Problem to work on: Images are not part of the copy; transcribe all the data exactly.

== Information ==

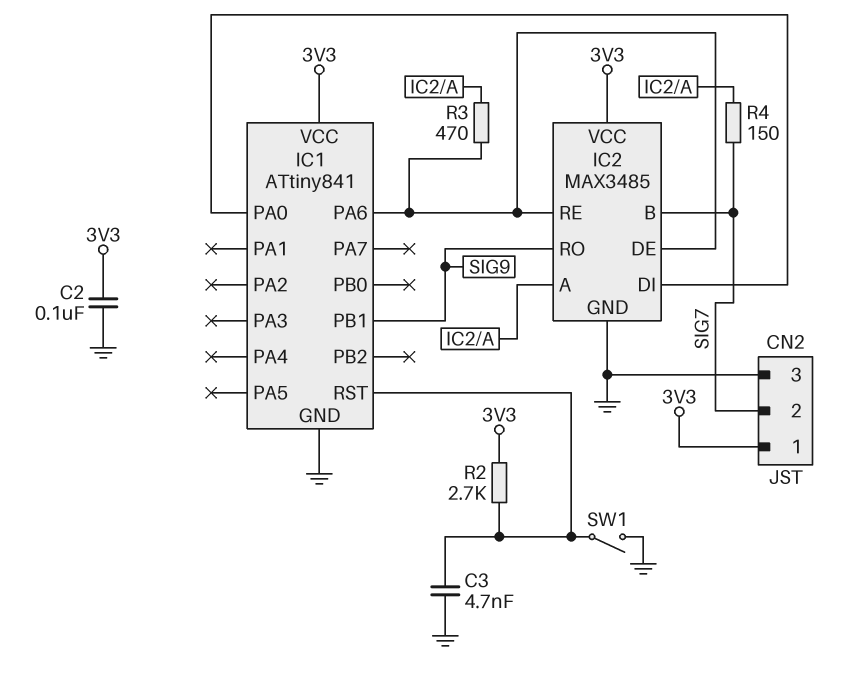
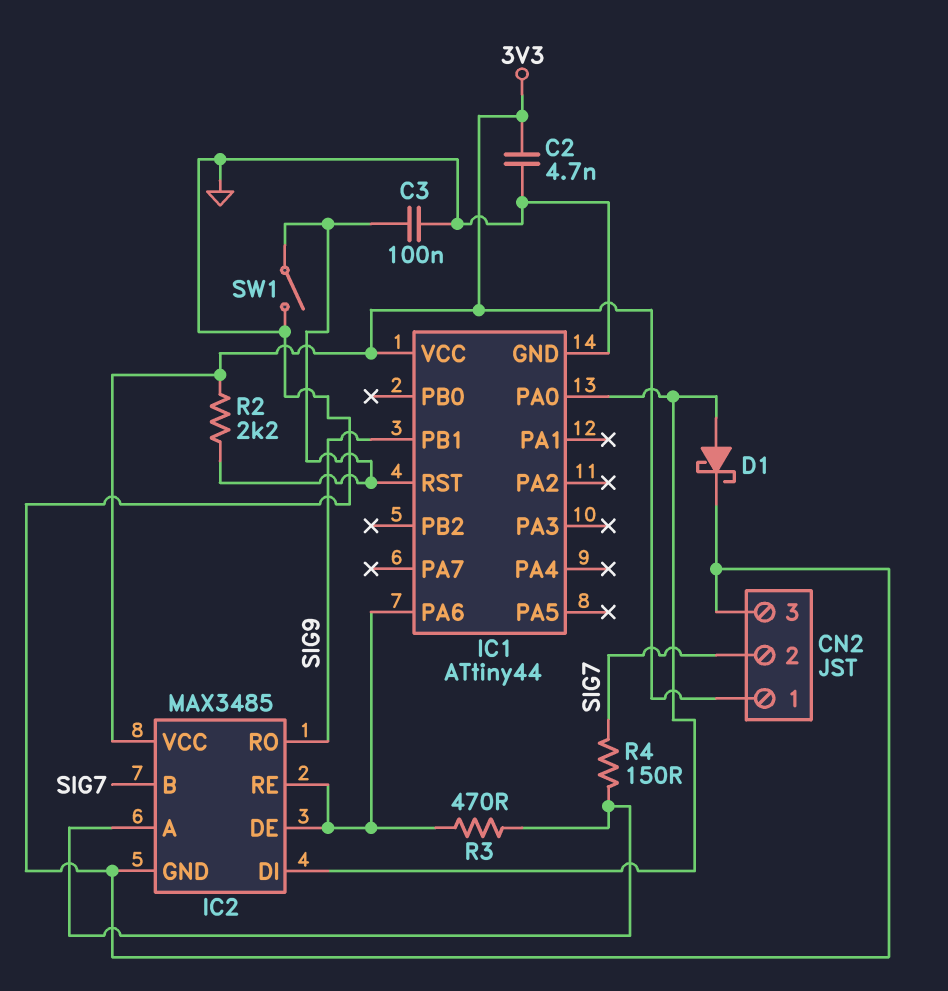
C2: 100nF (3V3, GND) -> 4.7nF (3V3, GND)
C3: 4.7nF (GND, IC1/RST) -> 100nF (GND, IC1/RST)
D1: none -> schottky (A IC1/PA0, K GND)
IC1: ATtiny841 -> ATtiny44
R2: 2.7k (3V3, IC1/RST) -> 2.2k (3V3, IC1/RST)

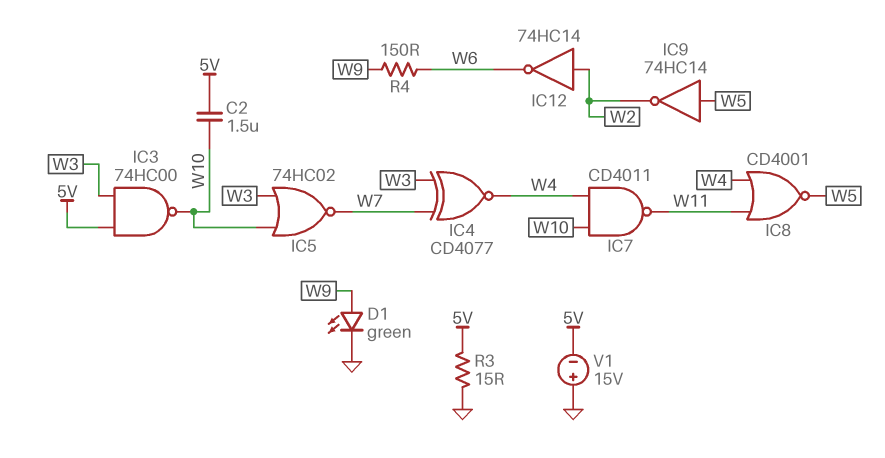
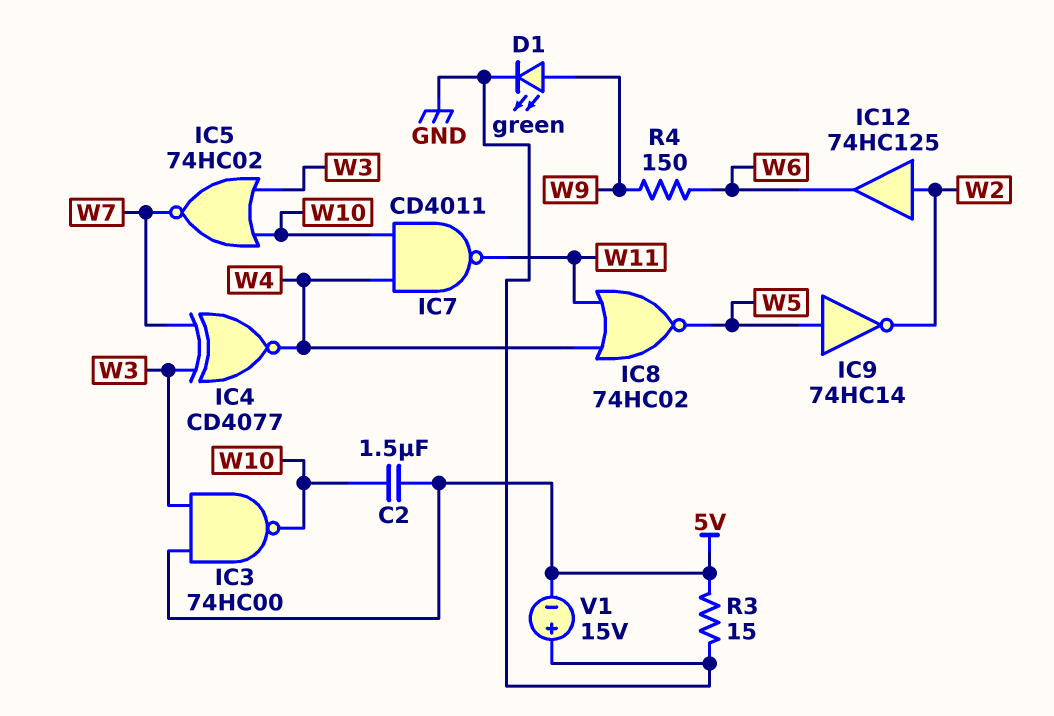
IC8: NOR CD4001 (in W4, in W11, out W5) -> NOR 74HC02 (in W4, in W11, out W5)
IC12: NOT 74HC14 (in W2, out W6) -> buffer 74HC125 (in W2, out W6)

===

Your response:
C2: 100nF (3V3, GND) -> 4.7nF (3V3, GND)
C3: 4.7nF (GND, IC1/RST) -> 100nF (GND, IC1/RST)
D1: none -> schottky (A IC1/PA0, K GND)
IC1: ATtiny841 -> ATtiny44
R2: 2.7k (3V3, IC1/RST) -> 2.2k (3V3, IC1/RST)

IC8: NOR CD4001 (in W4, in W11, out W5) -> NOR 74HC02 (in W4, in W11, out W5)
IC12: NOT 74HC14 (in W2, out W6) -> buffer 74HC125 (in W2, out W6)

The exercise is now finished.